Objective
Pick out every line in the items below that contains the string "kern", and copy each of those lines.

Records shown
-*-
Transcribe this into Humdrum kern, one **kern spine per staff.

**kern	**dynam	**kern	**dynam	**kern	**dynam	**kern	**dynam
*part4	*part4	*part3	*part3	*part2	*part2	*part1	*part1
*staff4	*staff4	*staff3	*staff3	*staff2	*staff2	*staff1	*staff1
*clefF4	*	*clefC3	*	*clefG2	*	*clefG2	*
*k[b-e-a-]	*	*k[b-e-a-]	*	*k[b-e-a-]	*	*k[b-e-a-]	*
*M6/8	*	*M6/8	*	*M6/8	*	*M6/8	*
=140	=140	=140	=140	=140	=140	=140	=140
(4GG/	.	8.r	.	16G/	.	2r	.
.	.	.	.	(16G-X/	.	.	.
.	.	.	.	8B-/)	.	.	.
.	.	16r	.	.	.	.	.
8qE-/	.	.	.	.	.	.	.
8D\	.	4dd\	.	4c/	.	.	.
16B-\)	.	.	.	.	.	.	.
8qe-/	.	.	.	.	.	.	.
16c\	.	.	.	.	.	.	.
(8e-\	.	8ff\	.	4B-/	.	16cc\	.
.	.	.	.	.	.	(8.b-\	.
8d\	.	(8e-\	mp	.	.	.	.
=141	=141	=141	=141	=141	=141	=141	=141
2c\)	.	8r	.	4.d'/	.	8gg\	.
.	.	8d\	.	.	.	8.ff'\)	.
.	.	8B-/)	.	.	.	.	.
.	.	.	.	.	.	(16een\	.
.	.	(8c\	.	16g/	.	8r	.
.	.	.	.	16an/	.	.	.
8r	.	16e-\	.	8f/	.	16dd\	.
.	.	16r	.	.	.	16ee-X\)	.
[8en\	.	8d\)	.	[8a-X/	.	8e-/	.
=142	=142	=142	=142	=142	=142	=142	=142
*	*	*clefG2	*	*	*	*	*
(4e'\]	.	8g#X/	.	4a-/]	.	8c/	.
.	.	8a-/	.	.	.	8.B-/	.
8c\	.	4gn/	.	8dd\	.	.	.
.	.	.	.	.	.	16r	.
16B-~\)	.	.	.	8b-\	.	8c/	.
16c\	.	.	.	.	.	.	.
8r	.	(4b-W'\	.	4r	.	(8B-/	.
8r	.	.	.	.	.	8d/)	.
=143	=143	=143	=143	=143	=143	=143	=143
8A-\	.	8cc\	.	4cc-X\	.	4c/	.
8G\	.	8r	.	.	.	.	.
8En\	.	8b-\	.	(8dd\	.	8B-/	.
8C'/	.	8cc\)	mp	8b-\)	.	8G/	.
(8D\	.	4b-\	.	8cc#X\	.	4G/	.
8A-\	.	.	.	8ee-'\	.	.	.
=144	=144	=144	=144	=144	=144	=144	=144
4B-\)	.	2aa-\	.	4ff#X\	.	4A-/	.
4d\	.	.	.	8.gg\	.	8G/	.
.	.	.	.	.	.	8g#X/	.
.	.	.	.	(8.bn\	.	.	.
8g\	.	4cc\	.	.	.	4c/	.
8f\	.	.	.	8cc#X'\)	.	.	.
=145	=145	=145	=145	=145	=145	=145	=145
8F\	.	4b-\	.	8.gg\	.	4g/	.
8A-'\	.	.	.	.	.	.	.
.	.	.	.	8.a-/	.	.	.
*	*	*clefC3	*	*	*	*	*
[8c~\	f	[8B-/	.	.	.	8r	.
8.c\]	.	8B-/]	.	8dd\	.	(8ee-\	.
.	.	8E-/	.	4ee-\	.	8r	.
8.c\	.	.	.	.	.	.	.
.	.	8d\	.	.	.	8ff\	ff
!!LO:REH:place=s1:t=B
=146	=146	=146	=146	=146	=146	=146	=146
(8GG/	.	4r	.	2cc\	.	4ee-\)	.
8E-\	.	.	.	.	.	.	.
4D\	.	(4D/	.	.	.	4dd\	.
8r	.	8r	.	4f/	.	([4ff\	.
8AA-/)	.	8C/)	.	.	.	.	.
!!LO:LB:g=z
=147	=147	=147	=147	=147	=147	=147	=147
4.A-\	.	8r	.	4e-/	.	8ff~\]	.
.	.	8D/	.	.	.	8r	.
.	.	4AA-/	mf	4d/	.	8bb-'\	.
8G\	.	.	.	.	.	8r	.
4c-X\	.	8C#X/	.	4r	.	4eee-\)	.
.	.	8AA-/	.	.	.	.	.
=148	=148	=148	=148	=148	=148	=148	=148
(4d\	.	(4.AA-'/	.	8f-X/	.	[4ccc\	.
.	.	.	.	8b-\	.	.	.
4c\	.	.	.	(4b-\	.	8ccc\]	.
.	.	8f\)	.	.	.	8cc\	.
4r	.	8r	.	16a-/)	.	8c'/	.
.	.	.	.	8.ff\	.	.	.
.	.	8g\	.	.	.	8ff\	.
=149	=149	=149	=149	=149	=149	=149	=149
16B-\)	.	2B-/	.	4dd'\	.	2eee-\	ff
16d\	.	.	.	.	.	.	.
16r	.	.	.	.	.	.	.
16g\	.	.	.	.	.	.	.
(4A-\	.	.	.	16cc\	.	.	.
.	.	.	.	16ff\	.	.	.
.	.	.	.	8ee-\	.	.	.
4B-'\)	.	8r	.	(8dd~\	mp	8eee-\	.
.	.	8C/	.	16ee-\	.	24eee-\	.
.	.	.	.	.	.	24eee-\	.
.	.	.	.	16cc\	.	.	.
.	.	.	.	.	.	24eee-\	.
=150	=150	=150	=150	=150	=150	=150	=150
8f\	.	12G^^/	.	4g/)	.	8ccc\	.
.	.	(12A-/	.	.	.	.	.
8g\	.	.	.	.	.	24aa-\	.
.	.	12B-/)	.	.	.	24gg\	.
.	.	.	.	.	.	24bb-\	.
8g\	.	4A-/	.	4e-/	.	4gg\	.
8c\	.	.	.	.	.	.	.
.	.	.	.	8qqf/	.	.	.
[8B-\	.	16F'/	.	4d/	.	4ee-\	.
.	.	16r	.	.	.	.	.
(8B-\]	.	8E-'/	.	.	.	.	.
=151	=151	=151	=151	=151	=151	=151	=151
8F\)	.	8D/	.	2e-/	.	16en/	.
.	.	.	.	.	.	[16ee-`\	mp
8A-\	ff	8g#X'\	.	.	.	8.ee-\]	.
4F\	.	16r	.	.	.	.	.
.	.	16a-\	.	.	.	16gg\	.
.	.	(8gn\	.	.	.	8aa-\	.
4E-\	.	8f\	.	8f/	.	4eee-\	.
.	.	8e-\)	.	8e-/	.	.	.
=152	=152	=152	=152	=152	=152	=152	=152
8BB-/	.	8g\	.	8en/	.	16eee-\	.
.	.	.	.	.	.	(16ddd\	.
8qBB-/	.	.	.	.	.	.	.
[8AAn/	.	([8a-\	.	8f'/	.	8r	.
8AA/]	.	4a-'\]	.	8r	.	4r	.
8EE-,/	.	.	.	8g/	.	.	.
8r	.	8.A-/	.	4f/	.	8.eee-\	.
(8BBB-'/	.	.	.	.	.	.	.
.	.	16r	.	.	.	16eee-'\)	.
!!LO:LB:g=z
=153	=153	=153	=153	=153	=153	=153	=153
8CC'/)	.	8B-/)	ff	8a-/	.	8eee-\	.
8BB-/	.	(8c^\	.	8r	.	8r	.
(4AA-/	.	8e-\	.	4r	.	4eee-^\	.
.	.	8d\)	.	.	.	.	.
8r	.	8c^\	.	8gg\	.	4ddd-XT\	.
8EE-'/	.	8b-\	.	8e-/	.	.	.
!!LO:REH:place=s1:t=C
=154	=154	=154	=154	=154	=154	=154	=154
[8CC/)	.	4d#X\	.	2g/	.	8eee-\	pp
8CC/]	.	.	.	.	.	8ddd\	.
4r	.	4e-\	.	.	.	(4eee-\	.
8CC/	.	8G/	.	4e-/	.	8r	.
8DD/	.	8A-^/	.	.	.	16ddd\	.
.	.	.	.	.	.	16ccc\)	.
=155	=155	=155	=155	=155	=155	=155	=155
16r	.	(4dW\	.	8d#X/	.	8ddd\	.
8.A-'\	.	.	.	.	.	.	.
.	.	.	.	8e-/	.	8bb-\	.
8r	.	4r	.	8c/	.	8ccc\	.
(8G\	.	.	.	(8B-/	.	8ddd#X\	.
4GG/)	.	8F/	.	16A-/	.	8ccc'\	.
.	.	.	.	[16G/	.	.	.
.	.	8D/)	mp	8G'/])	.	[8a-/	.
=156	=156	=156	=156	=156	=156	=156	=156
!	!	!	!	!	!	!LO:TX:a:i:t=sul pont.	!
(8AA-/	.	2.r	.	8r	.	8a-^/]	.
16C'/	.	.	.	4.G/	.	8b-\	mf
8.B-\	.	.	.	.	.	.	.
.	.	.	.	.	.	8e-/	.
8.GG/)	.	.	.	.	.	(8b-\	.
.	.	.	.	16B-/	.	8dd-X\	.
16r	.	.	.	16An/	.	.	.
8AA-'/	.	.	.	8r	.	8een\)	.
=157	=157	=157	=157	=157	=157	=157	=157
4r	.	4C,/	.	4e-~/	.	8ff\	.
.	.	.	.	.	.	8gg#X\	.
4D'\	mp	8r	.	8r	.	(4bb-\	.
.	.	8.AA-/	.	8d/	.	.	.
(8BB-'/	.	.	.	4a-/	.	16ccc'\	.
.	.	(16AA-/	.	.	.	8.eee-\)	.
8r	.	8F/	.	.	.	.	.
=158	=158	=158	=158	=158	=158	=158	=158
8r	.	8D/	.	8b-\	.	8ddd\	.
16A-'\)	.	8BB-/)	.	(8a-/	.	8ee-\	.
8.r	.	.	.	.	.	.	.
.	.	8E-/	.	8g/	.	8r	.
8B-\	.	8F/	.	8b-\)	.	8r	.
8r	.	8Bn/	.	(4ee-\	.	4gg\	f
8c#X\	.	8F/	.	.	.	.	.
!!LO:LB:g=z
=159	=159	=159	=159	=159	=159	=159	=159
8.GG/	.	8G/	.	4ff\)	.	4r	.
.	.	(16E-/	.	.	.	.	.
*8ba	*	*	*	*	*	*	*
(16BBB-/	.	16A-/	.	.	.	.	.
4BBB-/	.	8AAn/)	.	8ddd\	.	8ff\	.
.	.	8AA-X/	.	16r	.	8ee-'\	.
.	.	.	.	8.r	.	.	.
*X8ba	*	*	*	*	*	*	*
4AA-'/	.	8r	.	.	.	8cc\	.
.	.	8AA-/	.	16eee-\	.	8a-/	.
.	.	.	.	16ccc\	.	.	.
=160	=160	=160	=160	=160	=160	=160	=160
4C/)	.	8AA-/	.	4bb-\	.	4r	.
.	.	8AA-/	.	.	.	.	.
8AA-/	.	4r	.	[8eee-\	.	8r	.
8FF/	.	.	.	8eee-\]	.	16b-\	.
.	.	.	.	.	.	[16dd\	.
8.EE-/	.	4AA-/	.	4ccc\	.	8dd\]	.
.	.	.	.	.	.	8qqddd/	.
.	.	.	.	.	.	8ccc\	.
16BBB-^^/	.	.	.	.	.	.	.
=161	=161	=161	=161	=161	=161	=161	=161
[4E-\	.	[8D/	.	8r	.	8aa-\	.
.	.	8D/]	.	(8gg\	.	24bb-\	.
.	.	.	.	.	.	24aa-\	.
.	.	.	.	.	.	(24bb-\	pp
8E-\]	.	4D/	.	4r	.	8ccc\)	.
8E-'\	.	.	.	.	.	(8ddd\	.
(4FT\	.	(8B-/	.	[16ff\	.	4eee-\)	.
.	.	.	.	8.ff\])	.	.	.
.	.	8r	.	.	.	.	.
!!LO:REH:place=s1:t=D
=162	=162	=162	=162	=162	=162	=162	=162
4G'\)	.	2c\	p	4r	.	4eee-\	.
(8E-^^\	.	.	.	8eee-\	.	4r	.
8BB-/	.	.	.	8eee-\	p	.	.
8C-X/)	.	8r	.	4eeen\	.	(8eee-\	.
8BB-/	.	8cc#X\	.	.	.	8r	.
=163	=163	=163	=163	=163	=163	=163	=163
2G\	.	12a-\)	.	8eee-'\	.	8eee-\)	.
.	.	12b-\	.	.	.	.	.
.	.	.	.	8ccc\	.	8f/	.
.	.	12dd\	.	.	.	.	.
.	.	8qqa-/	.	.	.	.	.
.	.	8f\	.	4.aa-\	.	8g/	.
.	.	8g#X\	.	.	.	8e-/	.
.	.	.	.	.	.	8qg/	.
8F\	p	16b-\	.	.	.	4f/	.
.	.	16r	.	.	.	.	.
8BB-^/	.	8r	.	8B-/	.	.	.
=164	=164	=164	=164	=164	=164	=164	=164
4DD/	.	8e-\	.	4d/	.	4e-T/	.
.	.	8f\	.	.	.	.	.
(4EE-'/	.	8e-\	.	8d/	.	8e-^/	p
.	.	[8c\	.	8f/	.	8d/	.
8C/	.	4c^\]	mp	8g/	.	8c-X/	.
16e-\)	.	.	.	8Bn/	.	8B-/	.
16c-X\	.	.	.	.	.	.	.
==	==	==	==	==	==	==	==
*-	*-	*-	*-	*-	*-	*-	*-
-*-
Output below
Transcribe this into Humdrum kern, one **kern spine per staff.
**kern	**dynam	**kern	**dynam	**kern	**dynam	**kern	**dynam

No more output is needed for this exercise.